(DATA LINES):
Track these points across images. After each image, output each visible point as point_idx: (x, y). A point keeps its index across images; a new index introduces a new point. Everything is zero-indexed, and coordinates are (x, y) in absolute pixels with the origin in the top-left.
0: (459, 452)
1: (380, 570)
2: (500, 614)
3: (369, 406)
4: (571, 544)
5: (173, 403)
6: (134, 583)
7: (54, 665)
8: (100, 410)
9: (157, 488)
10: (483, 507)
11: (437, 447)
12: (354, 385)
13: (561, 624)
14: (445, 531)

(WHAT THE TASK REQUIRES):
Copy every one of the records above line for line, without changing anything.

(ANSWER TO THIS EXERCISE):
Track these points across images. After each image, output each visible point as point_idx: (x, y). A point keeps its index across images; a new index introduces a new point. Everything is zero-indexed, and coordinates are (x, y) in absolute pixels with the origin in the top-left.
0: (459, 452)
1: (380, 570)
2: (500, 614)
3: (369, 406)
4: (571, 544)
5: (173, 403)
6: (134, 583)
7: (54, 665)
8: (100, 410)
9: (157, 488)
10: (483, 507)
11: (437, 447)
12: (354, 385)
13: (561, 624)
14: (445, 531)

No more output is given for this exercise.